→ Exercise details: Your answer should be the lines below from the one holding "black tape: [88,117,169,197]" through the one holding "purple tape: [147,315,234,405]", copied exactly and with nothing else.

→ Dataset entries:
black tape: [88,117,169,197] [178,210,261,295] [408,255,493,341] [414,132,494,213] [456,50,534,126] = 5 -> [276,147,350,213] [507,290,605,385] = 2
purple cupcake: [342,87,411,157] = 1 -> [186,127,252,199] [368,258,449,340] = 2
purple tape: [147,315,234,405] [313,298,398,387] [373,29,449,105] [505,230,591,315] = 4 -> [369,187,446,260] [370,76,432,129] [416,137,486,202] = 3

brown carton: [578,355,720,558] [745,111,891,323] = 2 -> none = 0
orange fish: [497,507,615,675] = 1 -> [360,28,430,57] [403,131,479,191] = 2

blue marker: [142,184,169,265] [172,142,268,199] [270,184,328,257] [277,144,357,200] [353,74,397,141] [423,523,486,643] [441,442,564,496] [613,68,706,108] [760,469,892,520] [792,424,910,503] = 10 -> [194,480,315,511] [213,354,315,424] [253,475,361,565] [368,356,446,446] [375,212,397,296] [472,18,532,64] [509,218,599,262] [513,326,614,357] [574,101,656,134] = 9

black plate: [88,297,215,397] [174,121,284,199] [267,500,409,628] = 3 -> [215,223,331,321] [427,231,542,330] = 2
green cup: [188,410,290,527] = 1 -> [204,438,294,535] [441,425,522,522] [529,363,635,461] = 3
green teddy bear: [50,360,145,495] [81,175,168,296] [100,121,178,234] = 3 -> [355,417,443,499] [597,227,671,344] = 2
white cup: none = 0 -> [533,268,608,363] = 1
...
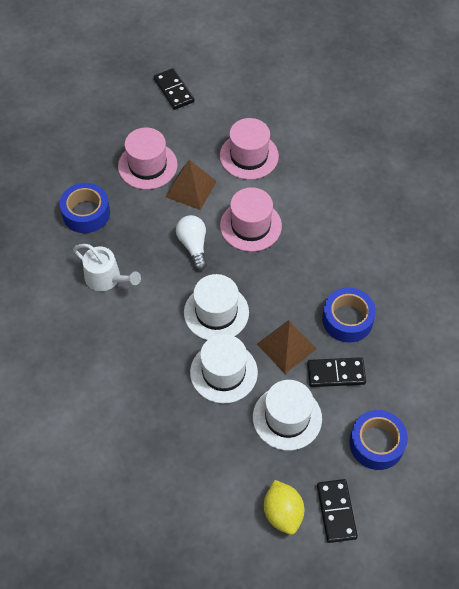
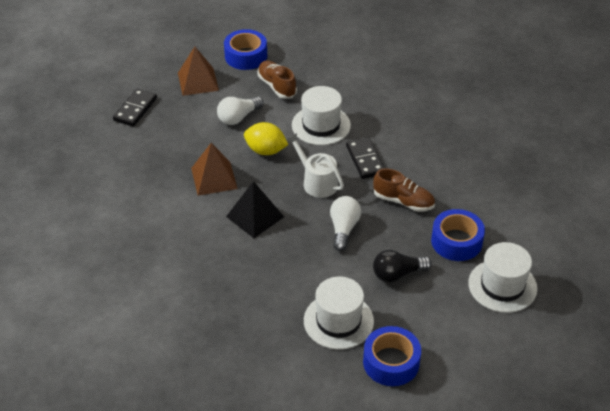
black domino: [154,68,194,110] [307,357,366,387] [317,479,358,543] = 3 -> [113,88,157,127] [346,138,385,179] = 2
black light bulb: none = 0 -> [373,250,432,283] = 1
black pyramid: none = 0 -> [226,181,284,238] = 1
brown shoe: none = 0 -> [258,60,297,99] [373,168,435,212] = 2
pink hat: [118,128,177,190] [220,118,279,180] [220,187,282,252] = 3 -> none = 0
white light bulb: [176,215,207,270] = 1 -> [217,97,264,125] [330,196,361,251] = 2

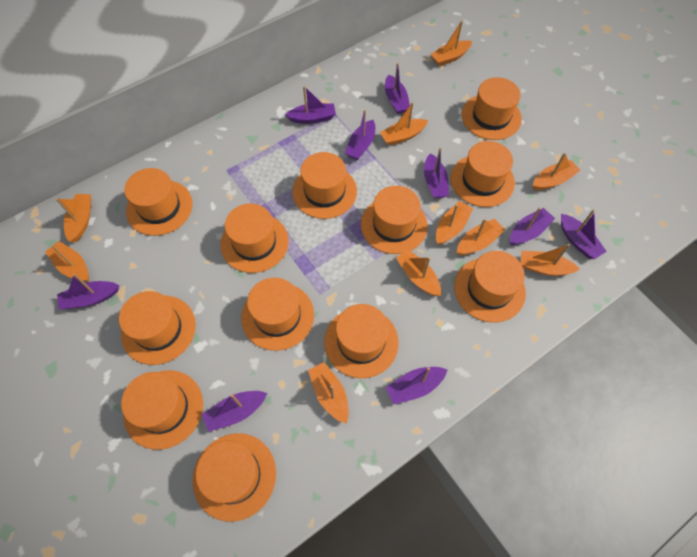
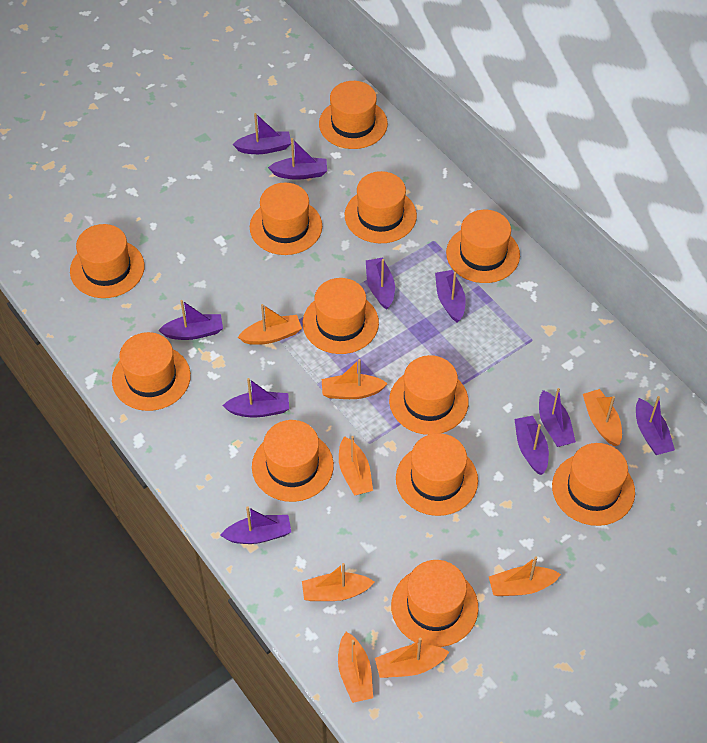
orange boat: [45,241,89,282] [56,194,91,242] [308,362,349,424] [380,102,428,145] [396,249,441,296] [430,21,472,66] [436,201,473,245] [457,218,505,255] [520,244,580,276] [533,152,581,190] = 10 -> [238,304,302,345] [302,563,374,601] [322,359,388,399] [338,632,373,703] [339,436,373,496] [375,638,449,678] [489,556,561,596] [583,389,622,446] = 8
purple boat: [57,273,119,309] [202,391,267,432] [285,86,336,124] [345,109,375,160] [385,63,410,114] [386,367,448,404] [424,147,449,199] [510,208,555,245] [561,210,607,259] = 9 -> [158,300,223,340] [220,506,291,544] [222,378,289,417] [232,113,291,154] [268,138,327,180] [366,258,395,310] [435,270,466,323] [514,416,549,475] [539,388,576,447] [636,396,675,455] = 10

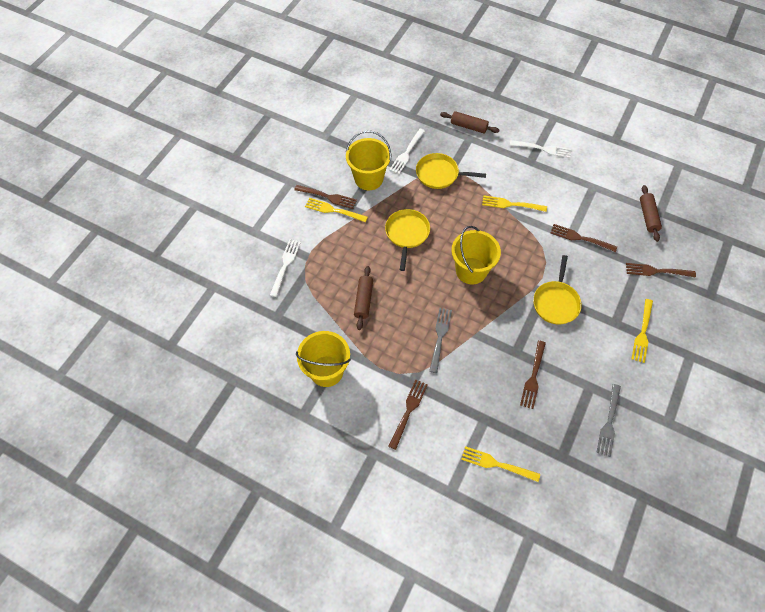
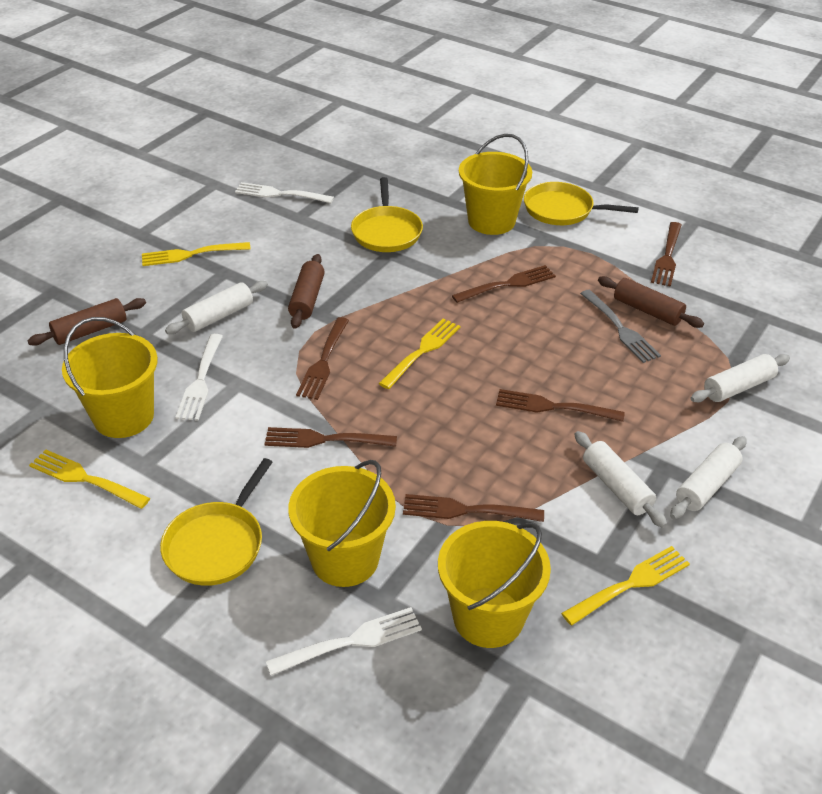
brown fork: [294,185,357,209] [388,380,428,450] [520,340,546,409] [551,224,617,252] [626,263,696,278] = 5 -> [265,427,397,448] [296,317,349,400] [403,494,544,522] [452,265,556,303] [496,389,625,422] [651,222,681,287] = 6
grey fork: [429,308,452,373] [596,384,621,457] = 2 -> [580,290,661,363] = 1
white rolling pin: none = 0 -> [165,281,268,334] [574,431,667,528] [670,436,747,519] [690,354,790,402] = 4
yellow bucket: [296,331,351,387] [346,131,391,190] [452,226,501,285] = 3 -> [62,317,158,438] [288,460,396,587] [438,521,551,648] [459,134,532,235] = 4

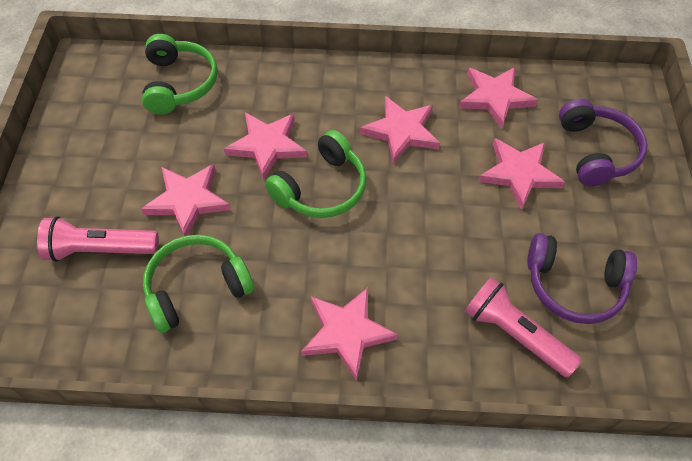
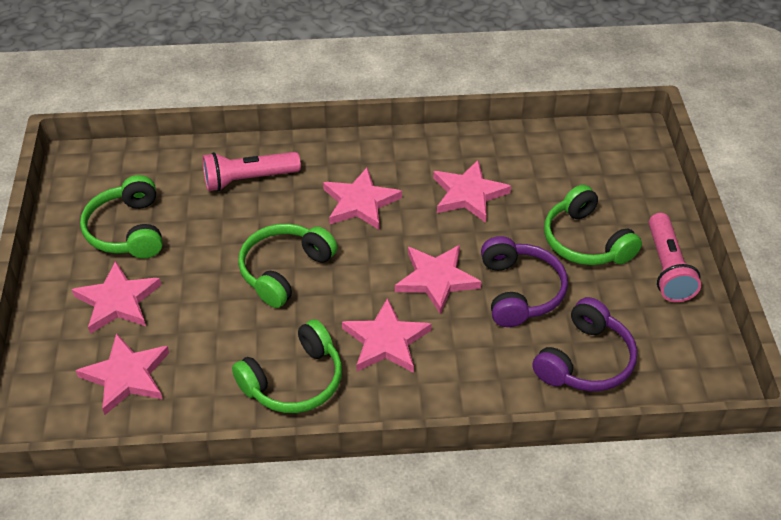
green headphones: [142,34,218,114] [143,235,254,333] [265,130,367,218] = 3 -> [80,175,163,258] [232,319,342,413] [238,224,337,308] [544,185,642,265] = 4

→ Final answer:
black tape: [88,117,169,197] [178,210,261,295] [408,255,493,341] [414,132,494,213] [456,50,534,126] = 5 -> [276,147,350,213] [507,290,605,385] = 2
purple cupcake: [342,87,411,157] = 1 -> [186,127,252,199] [368,258,449,340] = 2
purple tape: [147,315,234,405] [313,298,398,387] [373,29,449,105] [505,230,591,315] = 4 -> [369,187,446,260] [370,76,432,129] [416,137,486,202] = 3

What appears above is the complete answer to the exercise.